• Objective: Which lines of the material contain the string "Sassofono"? List each of them in full.

• Data excerpts:
==================================================

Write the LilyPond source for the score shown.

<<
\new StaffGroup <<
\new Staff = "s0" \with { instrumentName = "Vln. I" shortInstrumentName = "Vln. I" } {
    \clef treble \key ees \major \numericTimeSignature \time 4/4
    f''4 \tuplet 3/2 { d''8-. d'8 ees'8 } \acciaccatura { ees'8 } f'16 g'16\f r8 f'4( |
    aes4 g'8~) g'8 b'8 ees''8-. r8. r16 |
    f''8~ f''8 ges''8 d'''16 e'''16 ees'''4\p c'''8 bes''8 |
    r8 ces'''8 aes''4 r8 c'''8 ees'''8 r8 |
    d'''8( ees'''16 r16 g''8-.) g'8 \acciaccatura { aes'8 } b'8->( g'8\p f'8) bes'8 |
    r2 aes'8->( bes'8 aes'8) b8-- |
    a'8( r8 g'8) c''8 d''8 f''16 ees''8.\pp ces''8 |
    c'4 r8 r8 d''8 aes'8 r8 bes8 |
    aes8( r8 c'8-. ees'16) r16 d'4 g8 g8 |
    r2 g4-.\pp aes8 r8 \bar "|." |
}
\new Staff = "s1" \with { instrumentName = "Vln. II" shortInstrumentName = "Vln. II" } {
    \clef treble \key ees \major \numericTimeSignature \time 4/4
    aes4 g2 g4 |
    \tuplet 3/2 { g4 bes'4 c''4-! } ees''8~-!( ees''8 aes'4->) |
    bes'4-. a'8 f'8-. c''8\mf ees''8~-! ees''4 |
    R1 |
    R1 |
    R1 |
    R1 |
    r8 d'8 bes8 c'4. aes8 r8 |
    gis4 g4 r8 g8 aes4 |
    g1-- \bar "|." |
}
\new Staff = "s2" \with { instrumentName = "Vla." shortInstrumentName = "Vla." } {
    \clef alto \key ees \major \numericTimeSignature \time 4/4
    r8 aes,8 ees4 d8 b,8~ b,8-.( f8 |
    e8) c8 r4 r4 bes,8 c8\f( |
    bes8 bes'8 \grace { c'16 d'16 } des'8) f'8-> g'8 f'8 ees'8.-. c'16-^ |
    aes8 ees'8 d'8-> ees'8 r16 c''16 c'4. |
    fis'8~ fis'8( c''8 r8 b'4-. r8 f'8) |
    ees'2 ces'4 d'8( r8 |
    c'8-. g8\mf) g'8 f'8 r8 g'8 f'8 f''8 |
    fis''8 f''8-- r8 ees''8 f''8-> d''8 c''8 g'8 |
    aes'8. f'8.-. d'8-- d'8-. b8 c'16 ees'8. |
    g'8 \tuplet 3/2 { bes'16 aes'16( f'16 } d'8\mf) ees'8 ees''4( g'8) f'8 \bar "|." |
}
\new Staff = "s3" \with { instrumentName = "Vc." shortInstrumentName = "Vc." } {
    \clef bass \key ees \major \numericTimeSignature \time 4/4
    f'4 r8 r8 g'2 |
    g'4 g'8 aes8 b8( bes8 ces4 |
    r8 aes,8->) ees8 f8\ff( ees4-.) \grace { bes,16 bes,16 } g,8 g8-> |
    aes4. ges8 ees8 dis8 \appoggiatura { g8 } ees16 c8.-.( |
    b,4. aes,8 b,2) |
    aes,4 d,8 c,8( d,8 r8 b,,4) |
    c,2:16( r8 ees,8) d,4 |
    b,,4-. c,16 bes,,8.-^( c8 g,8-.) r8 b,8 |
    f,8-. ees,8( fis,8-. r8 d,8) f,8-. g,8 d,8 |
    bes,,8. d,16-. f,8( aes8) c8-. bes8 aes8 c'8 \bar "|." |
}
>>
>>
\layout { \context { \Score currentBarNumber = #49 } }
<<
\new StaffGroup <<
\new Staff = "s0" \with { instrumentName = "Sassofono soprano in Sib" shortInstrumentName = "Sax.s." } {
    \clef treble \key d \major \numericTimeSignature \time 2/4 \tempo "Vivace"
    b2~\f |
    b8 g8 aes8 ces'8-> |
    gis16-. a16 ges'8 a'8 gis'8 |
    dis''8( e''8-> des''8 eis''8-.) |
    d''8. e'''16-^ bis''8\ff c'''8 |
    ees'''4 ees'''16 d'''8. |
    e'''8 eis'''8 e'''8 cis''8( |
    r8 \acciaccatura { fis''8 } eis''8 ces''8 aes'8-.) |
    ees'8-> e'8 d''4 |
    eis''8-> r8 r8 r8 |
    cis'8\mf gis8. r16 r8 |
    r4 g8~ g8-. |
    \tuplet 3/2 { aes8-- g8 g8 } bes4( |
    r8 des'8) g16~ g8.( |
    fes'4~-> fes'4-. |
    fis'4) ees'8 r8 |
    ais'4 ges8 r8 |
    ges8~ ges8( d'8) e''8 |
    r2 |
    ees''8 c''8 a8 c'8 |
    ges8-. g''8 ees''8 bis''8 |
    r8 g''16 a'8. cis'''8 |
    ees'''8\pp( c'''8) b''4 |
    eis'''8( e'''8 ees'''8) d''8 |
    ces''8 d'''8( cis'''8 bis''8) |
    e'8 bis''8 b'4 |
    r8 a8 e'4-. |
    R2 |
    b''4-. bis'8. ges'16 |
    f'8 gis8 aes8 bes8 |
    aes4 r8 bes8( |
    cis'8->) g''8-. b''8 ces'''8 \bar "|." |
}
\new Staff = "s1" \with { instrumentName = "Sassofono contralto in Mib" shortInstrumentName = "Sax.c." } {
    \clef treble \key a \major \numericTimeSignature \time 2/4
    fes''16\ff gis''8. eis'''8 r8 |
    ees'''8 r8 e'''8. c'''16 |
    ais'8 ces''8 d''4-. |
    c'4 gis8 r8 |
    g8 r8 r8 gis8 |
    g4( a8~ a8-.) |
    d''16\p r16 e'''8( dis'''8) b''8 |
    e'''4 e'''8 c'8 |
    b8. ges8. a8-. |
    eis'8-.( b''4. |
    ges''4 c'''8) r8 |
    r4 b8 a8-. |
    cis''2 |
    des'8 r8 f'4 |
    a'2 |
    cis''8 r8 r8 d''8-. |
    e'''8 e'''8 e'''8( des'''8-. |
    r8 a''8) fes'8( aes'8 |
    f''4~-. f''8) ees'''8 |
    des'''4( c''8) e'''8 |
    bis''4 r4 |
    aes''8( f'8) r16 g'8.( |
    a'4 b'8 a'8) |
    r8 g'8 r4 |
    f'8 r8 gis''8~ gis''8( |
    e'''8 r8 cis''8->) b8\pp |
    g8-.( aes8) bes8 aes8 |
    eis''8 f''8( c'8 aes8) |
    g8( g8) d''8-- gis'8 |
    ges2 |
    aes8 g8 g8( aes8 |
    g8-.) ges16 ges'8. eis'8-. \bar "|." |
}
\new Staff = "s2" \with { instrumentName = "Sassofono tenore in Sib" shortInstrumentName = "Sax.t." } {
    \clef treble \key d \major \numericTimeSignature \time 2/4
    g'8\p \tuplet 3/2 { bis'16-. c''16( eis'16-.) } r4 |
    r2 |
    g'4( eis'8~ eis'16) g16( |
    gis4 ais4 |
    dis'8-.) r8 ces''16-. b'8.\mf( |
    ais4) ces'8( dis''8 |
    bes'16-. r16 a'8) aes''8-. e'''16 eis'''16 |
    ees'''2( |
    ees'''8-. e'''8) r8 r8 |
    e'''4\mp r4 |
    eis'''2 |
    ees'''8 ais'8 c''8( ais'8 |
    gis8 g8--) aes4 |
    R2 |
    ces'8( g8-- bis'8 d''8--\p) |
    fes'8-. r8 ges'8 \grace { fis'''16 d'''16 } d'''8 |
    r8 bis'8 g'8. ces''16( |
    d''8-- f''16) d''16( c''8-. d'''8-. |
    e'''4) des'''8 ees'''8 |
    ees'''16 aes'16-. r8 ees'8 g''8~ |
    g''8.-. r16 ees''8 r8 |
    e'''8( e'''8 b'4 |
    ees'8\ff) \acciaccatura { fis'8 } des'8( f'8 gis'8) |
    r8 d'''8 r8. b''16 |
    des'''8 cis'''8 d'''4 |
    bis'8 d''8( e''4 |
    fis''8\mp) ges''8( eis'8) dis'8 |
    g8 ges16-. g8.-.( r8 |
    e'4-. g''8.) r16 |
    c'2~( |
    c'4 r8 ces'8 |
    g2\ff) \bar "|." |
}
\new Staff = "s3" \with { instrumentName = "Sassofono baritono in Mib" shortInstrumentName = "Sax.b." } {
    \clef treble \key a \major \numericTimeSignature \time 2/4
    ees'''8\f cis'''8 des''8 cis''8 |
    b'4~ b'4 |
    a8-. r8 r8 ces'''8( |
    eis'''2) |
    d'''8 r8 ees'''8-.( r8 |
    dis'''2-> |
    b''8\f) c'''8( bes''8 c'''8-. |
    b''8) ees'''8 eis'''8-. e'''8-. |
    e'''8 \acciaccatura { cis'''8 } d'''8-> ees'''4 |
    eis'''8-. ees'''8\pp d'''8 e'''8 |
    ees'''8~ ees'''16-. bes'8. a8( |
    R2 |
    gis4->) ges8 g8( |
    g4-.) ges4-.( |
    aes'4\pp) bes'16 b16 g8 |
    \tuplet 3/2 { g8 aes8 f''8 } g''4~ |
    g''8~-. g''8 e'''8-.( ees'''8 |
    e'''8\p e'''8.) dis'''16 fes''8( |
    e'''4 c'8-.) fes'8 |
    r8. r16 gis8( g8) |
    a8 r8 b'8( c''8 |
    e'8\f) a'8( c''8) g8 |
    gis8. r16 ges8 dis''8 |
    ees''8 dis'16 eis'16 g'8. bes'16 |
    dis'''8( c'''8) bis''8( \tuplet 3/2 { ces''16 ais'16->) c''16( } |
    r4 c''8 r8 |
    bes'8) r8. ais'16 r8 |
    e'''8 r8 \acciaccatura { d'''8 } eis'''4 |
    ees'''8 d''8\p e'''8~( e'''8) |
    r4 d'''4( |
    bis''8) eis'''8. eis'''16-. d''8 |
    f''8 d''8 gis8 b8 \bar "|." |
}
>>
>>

==================================================

• Reply:
\new Staff = "s0" \with { instrumentName = "Sassofono soprano in Sib" shortInstrumentName = "Sax.s." } {
\new Staff = "s1" \with { instrumentName = "Sassofono contralto in Mib" shortInstrumentName = "Sax.c." } {
\new Staff = "s2" \with { instrumentName = "Sassofono tenore in Sib" shortInstrumentName = "Sax.t." } {
\new Staff = "s3" \with { instrumentName = "Sassofono baritono in Mib" shortInstrumentName = "Sax.b." } {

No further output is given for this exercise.